[Start of section]

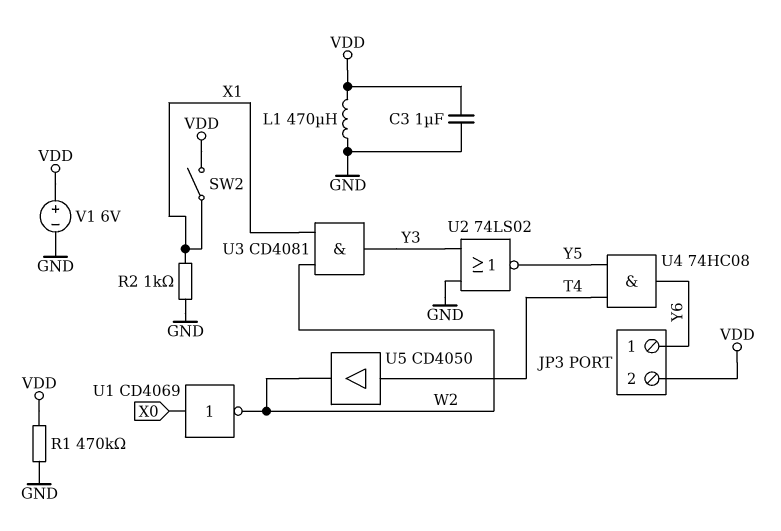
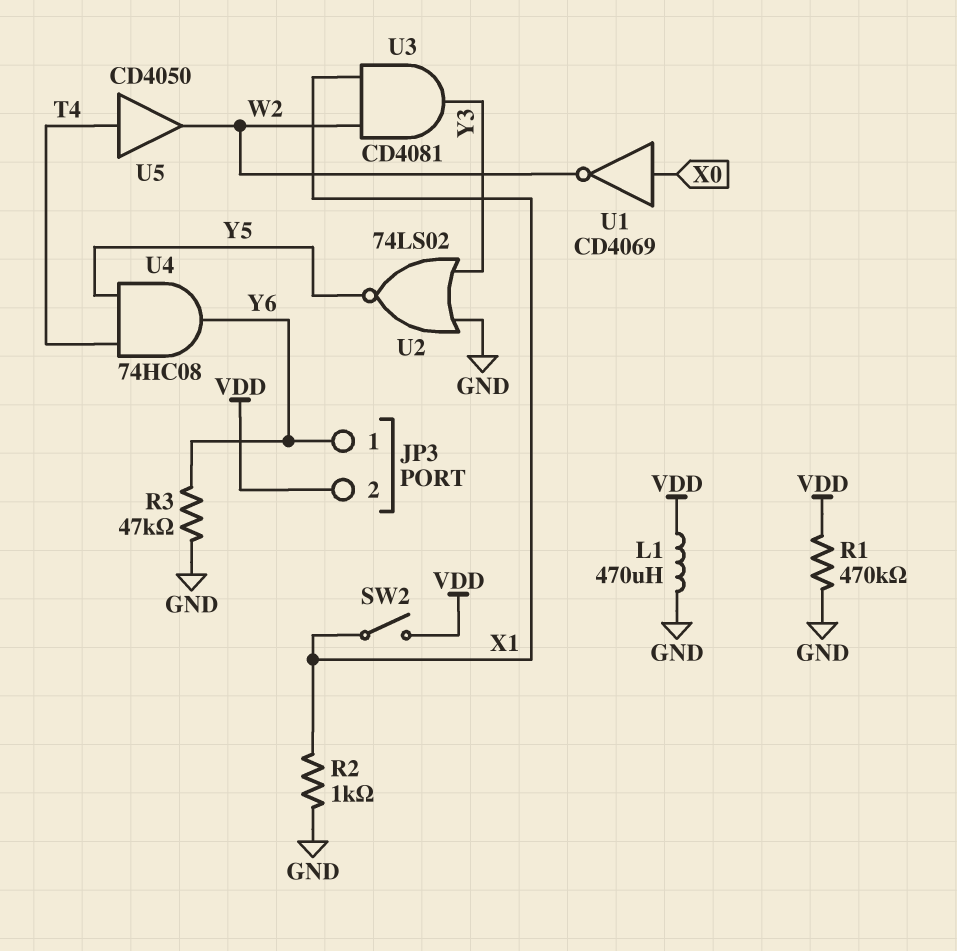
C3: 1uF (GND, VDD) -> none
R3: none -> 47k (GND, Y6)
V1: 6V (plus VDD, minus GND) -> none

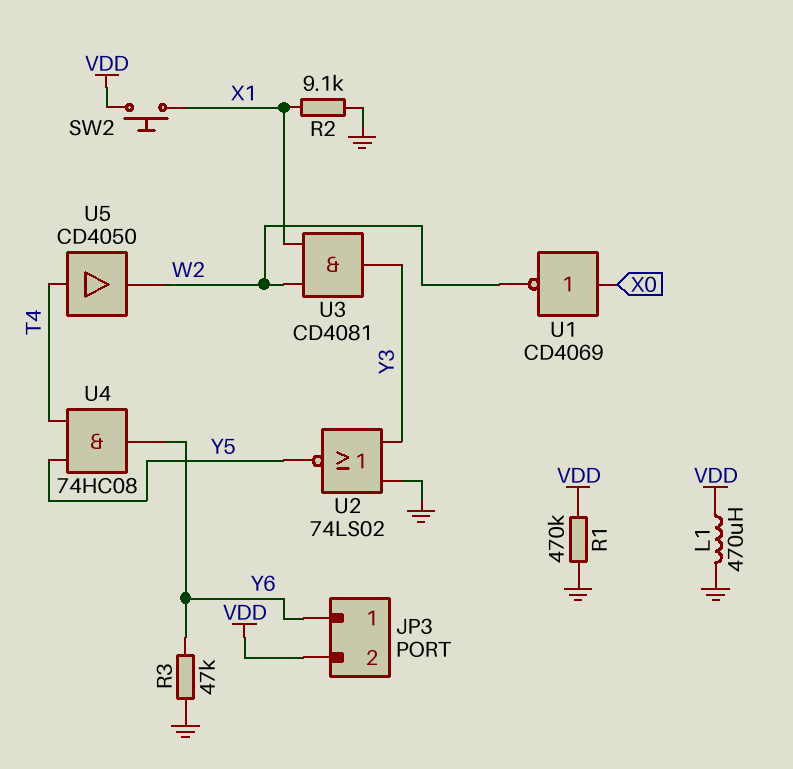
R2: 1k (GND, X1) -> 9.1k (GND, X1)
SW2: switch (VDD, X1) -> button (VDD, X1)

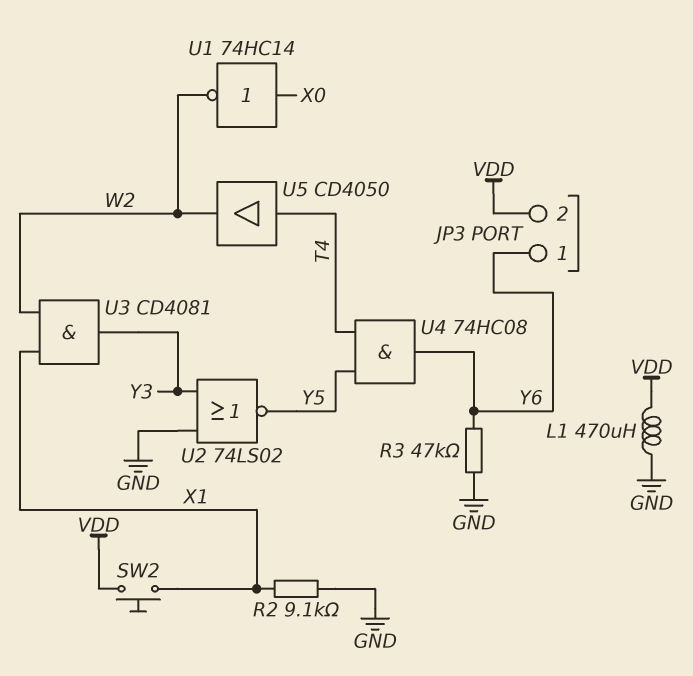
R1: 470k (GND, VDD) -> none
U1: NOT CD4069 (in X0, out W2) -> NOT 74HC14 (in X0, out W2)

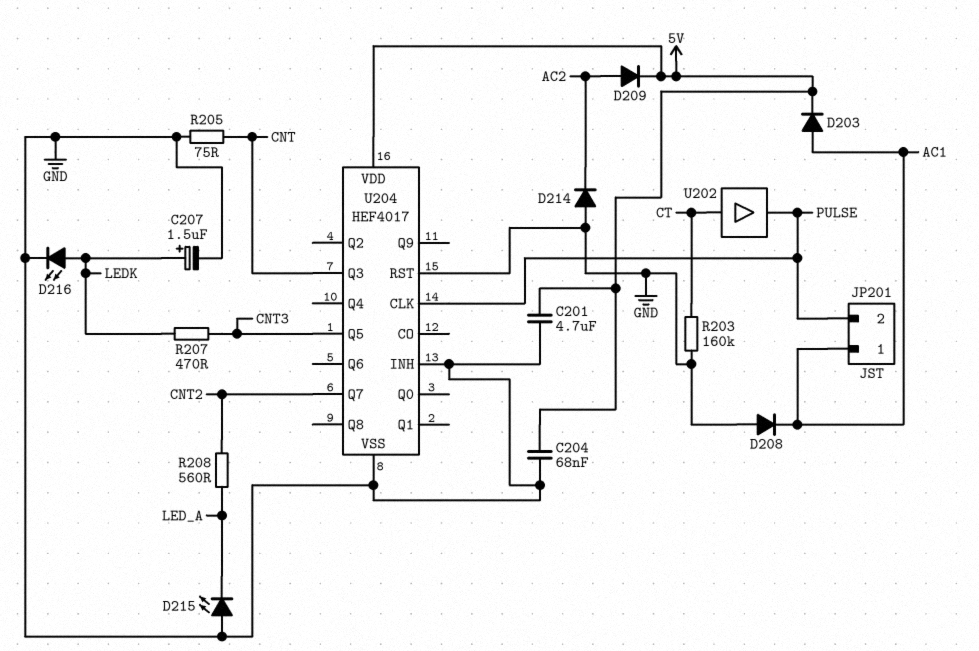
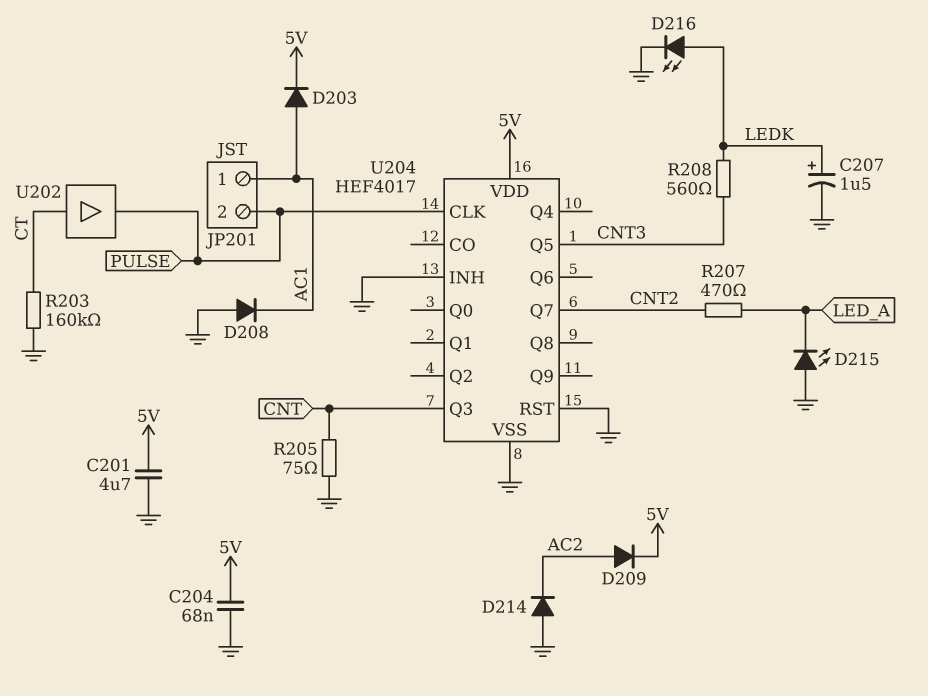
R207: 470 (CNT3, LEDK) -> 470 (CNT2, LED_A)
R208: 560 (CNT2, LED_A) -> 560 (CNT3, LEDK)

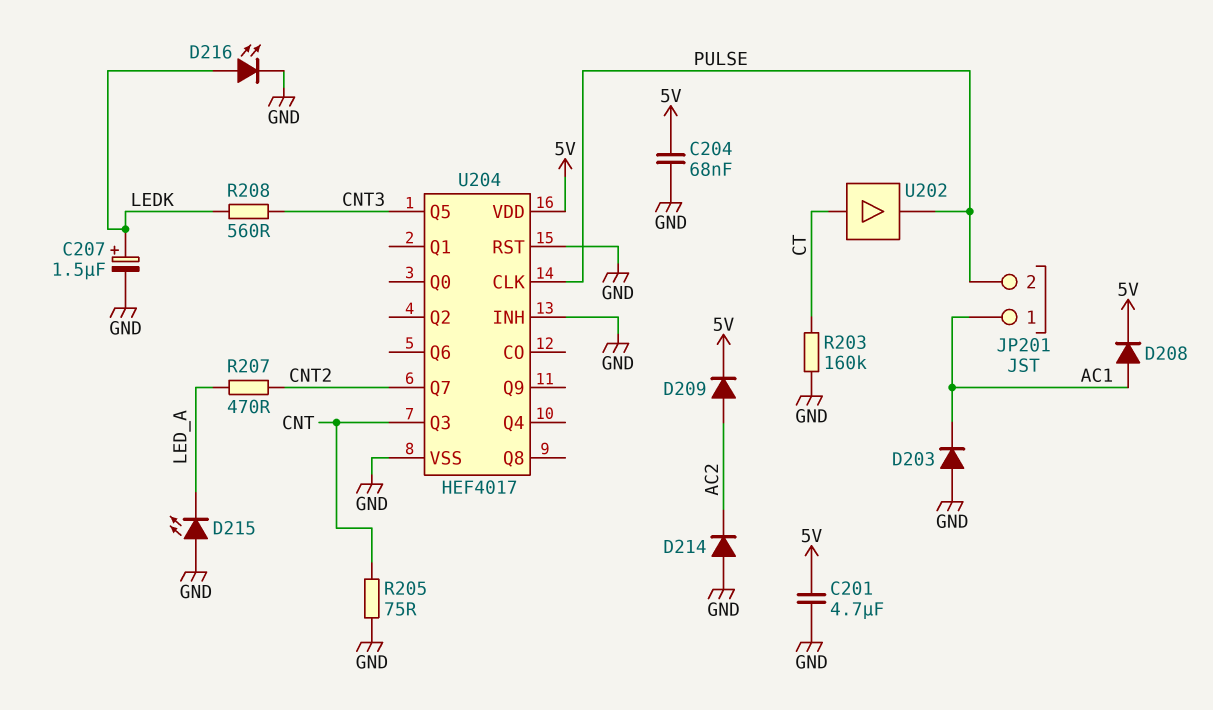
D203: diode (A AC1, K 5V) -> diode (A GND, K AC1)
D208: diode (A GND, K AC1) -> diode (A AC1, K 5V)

[End of section]

• [Exercise details] Above are the records. Copy exactly, and only, the lines from the line containing "R207: 470 (CNT3, LEDK) -> 470 (CNT2, LED_A)" through the last one, omitting any pictures.

• [Response to the exercise]
R207: 470 (CNT3, LEDK) -> 470 (CNT2, LED_A)
R208: 560 (CNT2, LED_A) -> 560 (CNT3, LEDK)

D203: diode (A AC1, K 5V) -> diode (A GND, K AC1)
D208: diode (A GND, K AC1) -> diode (A AC1, K 5V)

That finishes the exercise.